◆ Activity
Could you retype every line of the data underneath without altering anything?

==== Dataset content

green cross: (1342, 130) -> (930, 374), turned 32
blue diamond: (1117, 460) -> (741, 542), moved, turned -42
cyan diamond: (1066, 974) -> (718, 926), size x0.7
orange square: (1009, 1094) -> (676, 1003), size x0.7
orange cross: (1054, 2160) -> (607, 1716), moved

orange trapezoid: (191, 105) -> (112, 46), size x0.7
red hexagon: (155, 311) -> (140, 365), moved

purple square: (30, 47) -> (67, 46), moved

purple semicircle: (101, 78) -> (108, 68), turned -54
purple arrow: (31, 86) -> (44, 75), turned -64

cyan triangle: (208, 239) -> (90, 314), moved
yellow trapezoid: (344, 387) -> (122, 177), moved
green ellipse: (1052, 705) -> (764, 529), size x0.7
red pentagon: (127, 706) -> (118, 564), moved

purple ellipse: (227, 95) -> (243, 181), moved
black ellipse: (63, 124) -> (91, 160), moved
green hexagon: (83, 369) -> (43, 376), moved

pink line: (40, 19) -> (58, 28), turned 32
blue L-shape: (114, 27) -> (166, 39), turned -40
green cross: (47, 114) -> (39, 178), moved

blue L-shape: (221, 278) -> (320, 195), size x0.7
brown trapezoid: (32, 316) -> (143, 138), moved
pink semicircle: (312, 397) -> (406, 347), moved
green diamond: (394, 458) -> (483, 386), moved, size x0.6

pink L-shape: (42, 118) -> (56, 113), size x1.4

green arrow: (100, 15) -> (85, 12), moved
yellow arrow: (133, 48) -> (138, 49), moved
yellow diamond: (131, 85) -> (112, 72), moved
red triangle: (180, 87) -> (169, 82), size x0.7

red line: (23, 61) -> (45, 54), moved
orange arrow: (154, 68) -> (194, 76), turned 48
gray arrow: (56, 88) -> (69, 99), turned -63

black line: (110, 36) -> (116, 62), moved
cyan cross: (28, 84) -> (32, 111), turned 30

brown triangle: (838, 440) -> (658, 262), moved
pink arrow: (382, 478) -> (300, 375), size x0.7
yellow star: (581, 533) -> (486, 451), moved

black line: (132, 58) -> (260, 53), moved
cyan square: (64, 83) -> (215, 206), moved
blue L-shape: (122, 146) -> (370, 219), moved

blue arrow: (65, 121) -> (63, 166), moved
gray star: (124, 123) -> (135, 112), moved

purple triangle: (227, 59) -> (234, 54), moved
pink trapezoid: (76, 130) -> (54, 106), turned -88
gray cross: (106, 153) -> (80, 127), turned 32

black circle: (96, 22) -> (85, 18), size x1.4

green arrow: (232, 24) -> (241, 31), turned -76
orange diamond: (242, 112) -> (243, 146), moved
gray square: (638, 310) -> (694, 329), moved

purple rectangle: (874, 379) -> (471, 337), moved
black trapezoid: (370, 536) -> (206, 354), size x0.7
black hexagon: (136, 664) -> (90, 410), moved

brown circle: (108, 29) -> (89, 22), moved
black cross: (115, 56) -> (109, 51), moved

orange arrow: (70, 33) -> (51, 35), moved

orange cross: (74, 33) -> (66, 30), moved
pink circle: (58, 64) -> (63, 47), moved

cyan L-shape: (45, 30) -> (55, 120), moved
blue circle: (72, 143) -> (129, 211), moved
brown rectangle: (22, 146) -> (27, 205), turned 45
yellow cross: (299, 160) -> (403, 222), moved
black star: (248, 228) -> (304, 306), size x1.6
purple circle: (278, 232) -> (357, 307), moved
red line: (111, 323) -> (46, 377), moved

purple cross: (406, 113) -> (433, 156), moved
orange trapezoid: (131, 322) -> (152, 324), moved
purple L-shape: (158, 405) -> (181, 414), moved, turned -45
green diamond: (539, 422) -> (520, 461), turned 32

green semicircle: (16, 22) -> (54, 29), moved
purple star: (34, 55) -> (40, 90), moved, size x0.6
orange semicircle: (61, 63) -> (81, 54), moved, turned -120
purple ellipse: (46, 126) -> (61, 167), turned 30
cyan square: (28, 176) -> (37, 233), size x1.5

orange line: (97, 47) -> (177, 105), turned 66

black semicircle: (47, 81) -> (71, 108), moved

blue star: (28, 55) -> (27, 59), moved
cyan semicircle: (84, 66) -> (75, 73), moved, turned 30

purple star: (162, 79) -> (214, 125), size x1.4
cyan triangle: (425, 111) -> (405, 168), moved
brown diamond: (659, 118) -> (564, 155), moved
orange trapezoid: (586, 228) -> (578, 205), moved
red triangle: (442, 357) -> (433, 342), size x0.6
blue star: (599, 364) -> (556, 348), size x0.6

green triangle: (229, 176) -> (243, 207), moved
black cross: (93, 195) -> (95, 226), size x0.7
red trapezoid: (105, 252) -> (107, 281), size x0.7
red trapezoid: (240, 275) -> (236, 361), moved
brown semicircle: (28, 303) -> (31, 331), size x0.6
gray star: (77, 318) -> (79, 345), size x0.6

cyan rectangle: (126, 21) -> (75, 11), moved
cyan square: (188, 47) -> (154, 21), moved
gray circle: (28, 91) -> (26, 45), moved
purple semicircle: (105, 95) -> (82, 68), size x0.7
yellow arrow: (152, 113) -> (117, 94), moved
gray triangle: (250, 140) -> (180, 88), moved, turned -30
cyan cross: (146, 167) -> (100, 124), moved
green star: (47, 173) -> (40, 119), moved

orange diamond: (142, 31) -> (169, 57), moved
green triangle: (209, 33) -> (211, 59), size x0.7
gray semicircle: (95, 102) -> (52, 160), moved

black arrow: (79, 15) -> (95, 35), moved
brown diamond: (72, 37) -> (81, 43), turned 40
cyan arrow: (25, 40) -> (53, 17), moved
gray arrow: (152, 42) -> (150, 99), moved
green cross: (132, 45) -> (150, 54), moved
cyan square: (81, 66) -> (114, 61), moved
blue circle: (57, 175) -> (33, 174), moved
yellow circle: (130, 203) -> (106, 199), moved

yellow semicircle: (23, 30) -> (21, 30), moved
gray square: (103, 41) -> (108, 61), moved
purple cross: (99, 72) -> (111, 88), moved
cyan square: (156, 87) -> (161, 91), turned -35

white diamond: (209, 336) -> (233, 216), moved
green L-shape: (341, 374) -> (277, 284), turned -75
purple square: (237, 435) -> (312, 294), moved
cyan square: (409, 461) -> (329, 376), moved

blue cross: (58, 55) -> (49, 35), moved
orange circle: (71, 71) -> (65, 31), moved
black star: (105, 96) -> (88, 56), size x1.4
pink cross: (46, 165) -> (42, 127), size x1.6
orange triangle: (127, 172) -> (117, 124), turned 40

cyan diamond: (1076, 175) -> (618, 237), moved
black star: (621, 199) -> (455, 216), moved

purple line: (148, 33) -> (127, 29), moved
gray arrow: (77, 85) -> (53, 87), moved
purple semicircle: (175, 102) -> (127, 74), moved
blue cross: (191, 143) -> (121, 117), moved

========

◆ Solution
green cross: (1342, 130) -> (930, 374), turned 32
blue diamond: (1117, 460) -> (741, 542), moved, turned -42
cyan diamond: (1066, 974) -> (718, 926), size x0.7
orange square: (1009, 1094) -> (676, 1003), size x0.7
orange cross: (1054, 2160) -> (607, 1716), moved

orange trapezoid: (191, 105) -> (112, 46), size x0.7
red hexagon: (155, 311) -> (140, 365), moved

purple square: (30, 47) -> (67, 46), moved

purple semicircle: (101, 78) -> (108, 68), turned -54
purple arrow: (31, 86) -> (44, 75), turned -64

cyan triangle: (208, 239) -> (90, 314), moved
yellow trapezoid: (344, 387) -> (122, 177), moved
green ellipse: (1052, 705) -> (764, 529), size x0.7
red pentagon: (127, 706) -> (118, 564), moved

purple ellipse: (227, 95) -> (243, 181), moved
black ellipse: (63, 124) -> (91, 160), moved
green hexagon: (83, 369) -> (43, 376), moved

pink line: (40, 19) -> (58, 28), turned 32
blue L-shape: (114, 27) -> (166, 39), turned -40
green cross: (47, 114) -> (39, 178), moved

blue L-shape: (221, 278) -> (320, 195), size x0.7
brown trapezoid: (32, 316) -> (143, 138), moved
pink semicircle: (312, 397) -> (406, 347), moved
green diamond: (394, 458) -> (483, 386), moved, size x0.6

pink L-shape: (42, 118) -> (56, 113), size x1.4

green arrow: (100, 15) -> (85, 12), moved
yellow arrow: (133, 48) -> (138, 49), moved
yellow diamond: (131, 85) -> (112, 72), moved
red triangle: (180, 87) -> (169, 82), size x0.7

red line: (23, 61) -> (45, 54), moved
orange arrow: (154, 68) -> (194, 76), turned 48
gray arrow: (56, 88) -> (69, 99), turned -63

black line: (110, 36) -> (116, 62), moved
cyan cross: (28, 84) -> (32, 111), turned 30

brown triangle: (838, 440) -> (658, 262), moved
pink arrow: (382, 478) -> (300, 375), size x0.7
yellow star: (581, 533) -> (486, 451), moved

black line: (132, 58) -> (260, 53), moved
cyan square: (64, 83) -> (215, 206), moved
blue L-shape: (122, 146) -> (370, 219), moved

blue arrow: (65, 121) -> (63, 166), moved
gray star: (124, 123) -> (135, 112), moved

purple triangle: (227, 59) -> (234, 54), moved
pink trapezoid: (76, 130) -> (54, 106), turned -88
gray cross: (106, 153) -> (80, 127), turned 32

black circle: (96, 22) -> (85, 18), size x1.4

green arrow: (232, 24) -> (241, 31), turned -76
orange diamond: (242, 112) -> (243, 146), moved
gray square: (638, 310) -> (694, 329), moved

purple rectangle: (874, 379) -> (471, 337), moved
black trapezoid: (370, 536) -> (206, 354), size x0.7
black hexagon: (136, 664) -> (90, 410), moved

brown circle: (108, 29) -> (89, 22), moved
black cross: (115, 56) -> (109, 51), moved

orange arrow: (70, 33) -> (51, 35), moved

orange cross: (74, 33) -> (66, 30), moved
pink circle: (58, 64) -> (63, 47), moved

cyan L-shape: (45, 30) -> (55, 120), moved
blue circle: (72, 143) -> (129, 211), moved
brown rectangle: (22, 146) -> (27, 205), turned 45
yellow cross: (299, 160) -> (403, 222), moved
black star: (248, 228) -> (304, 306), size x1.6
purple circle: (278, 232) -> (357, 307), moved
red line: (111, 323) -> (46, 377), moved

purple cross: (406, 113) -> (433, 156), moved
orange trapezoid: (131, 322) -> (152, 324), moved
purple L-shape: (158, 405) -> (181, 414), moved, turned -45
green diamond: (539, 422) -> (520, 461), turned 32

green semicircle: (16, 22) -> (54, 29), moved
purple star: (34, 55) -> (40, 90), moved, size x0.6
orange semicircle: (61, 63) -> (81, 54), moved, turned -120
purple ellipse: (46, 126) -> (61, 167), turned 30
cyan square: (28, 176) -> (37, 233), size x1.5

orange line: (97, 47) -> (177, 105), turned 66

black semicircle: (47, 81) -> (71, 108), moved

blue star: (28, 55) -> (27, 59), moved
cyan semicircle: (84, 66) -> (75, 73), moved, turned 30

purple star: (162, 79) -> (214, 125), size x1.4
cyan triangle: (425, 111) -> (405, 168), moved
brown diamond: (659, 118) -> (564, 155), moved
orange trapezoid: (586, 228) -> (578, 205), moved
red triangle: (442, 357) -> (433, 342), size x0.6
blue star: (599, 364) -> (556, 348), size x0.6

green triangle: (229, 176) -> (243, 207), moved
black cross: (93, 195) -> (95, 226), size x0.7
red trapezoid: (105, 252) -> (107, 281), size x0.7
red trapezoid: (240, 275) -> (236, 361), moved
brown semicircle: (28, 303) -> (31, 331), size x0.6
gray star: (77, 318) -> (79, 345), size x0.6

cyan rectangle: (126, 21) -> (75, 11), moved
cyan square: (188, 47) -> (154, 21), moved
gray circle: (28, 91) -> (26, 45), moved
purple semicircle: (105, 95) -> (82, 68), size x0.7
yellow arrow: (152, 113) -> (117, 94), moved
gray triangle: (250, 140) -> (180, 88), moved, turned -30
cyan cross: (146, 167) -> (100, 124), moved
green star: (47, 173) -> (40, 119), moved

orange diamond: (142, 31) -> (169, 57), moved
green triangle: (209, 33) -> (211, 59), size x0.7
gray semicircle: (95, 102) -> (52, 160), moved

black arrow: (79, 15) -> (95, 35), moved
brown diamond: (72, 37) -> (81, 43), turned 40
cyan arrow: (25, 40) -> (53, 17), moved
gray arrow: (152, 42) -> (150, 99), moved
green cross: (132, 45) -> (150, 54), moved
cyan square: (81, 66) -> (114, 61), moved
blue circle: (57, 175) -> (33, 174), moved
yellow circle: (130, 203) -> (106, 199), moved

yellow semicircle: (23, 30) -> (21, 30), moved
gray square: (103, 41) -> (108, 61), moved
purple cross: (99, 72) -> (111, 88), moved
cyan square: (156, 87) -> (161, 91), turned -35

white diamond: (209, 336) -> (233, 216), moved
green L-shape: (341, 374) -> (277, 284), turned -75
purple square: (237, 435) -> (312, 294), moved
cyan square: (409, 461) -> (329, 376), moved

blue cross: (58, 55) -> (49, 35), moved
orange circle: (71, 71) -> (65, 31), moved
black star: (105, 96) -> (88, 56), size x1.4
pink cross: (46, 165) -> (42, 127), size x1.6
orange triangle: (127, 172) -> (117, 124), turned 40

cyan diamond: (1076, 175) -> (618, 237), moved
black star: (621, 199) -> (455, 216), moved

purple line: (148, 33) -> (127, 29), moved
gray arrow: (77, 85) -> (53, 87), moved
purple semicircle: (175, 102) -> (127, 74), moved
blue cross: (191, 143) -> (121, 117), moved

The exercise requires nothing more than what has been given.